## Dataset content
• • • • •

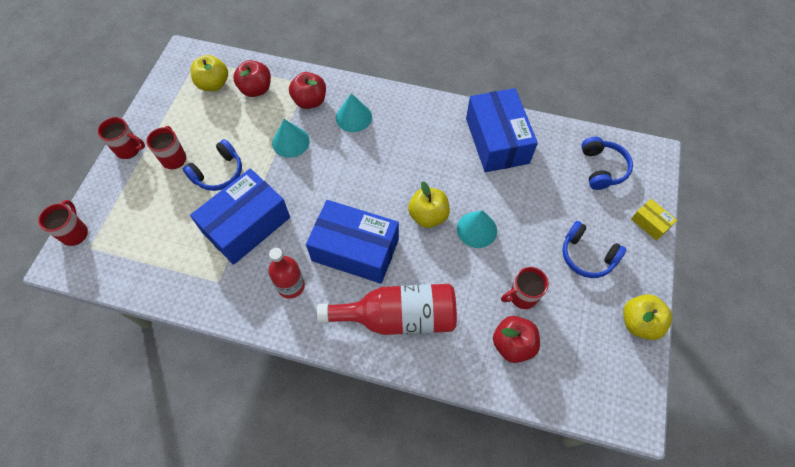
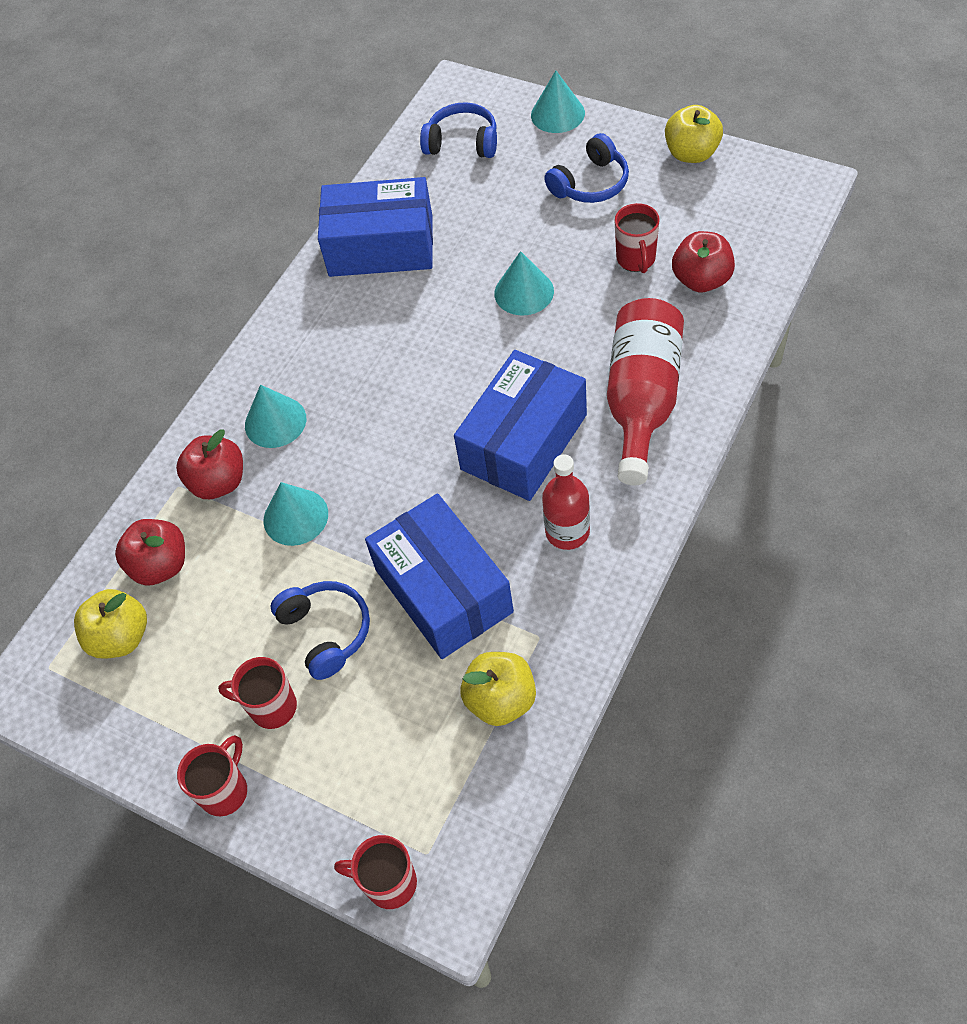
camera: 70 degrees left, 5 degrees down
(428, 216) = (487, 345): yellow apple -> yellow apple (501, 700)
(650, 223) = (557, 114): yellow box -> turquoise cone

• • • • •

## Problem statement
Only the lines from the one holding "(428, 216) = (487, 345): yellow" through the end of the listing should be given again, exactly and with both ends included.

## Answer below
(428, 216) = (487, 345): yellow apple -> yellow apple (501, 700)
(650, 223) = (557, 114): yellow box -> turquoise cone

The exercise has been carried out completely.